**Task brief:**
May I have the line containing "phone (turquoise) [398,505,467,531]" and every line after it through the end of the data, repeated exactly and with no other lines?

**Data excerpts:**
[Start of Attachment]

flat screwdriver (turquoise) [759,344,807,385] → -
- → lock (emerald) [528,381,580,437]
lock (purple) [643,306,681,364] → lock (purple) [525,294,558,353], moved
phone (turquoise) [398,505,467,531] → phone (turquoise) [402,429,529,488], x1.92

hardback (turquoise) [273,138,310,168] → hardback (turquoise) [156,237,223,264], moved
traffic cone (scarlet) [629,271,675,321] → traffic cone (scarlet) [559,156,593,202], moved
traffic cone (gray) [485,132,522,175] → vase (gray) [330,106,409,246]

[End of Attachment]

**Task output:**
phone (turquoise) [398,505,467,531] → phone (turquoise) [402,429,529,488], x1.92

hardback (turquoise) [273,138,310,168] → hardback (turquoise) [156,237,223,264], moved
traffic cone (scarlet) [629,271,675,321] → traffic cone (scarlet) [559,156,593,202], moved
traffic cone (gray) [485,132,522,175] → vase (gray) [330,106,409,246]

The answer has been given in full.